= Beginning of Section =

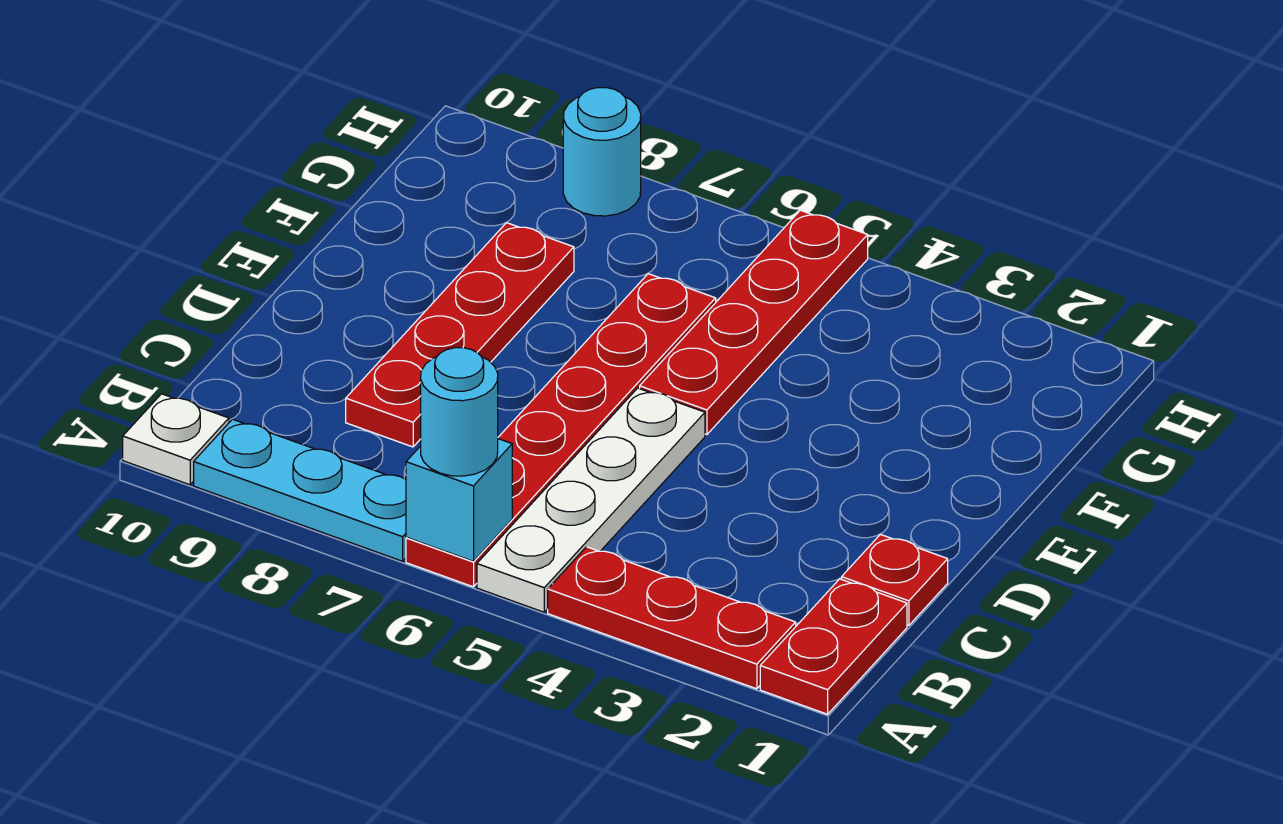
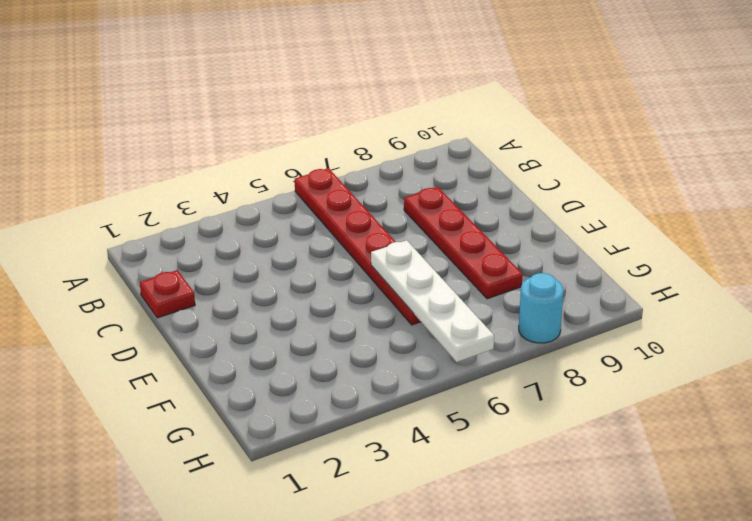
white plate E6:H6 level 2 -> white plate A5:D5 level 1
none -> red plate A1:B1 level 1
none -> red plate A2:A4 level 1
none -> cyan plate A7:A9 level 1

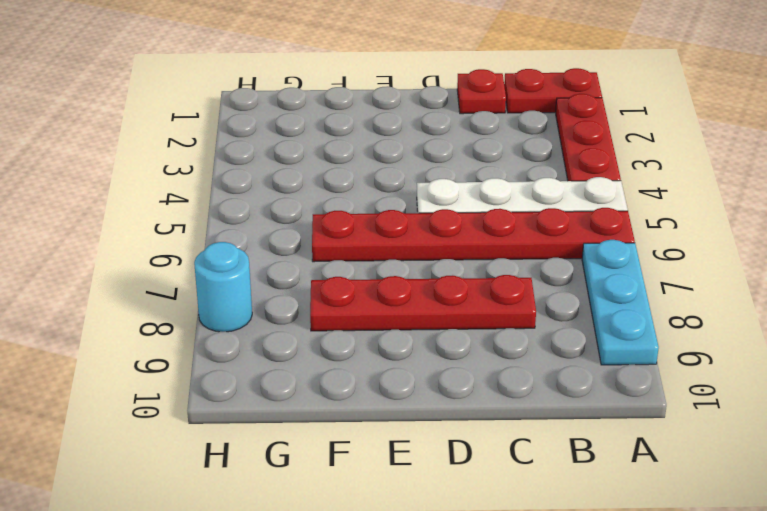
none -> white plate A10 level 1
none -> red plate E5:H5 level 1
none -> cyan brick A6 level 2

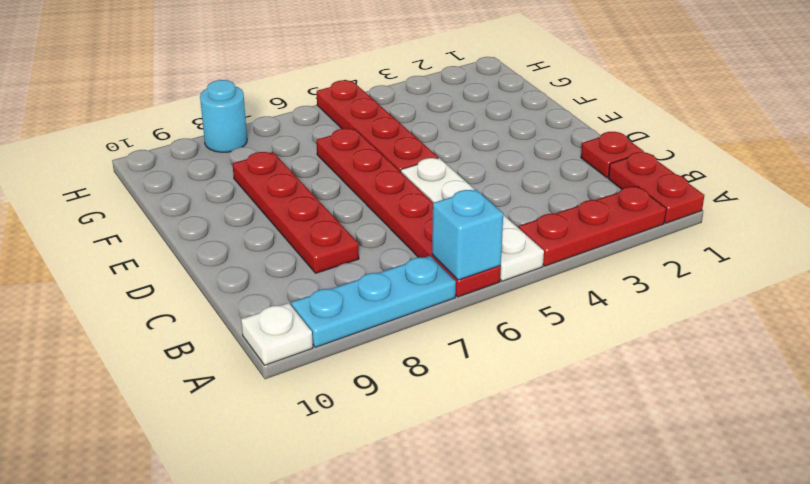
none -> cyan round brick A6 level 3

= End of Section =

* _Activity_: Show every line of the listing that includes the word "cyan".

* _Solution to this task_:
none -> cyan plate A7:A9 level 1
none -> cyan brick A6 level 2
none -> cyan round brick A6 level 3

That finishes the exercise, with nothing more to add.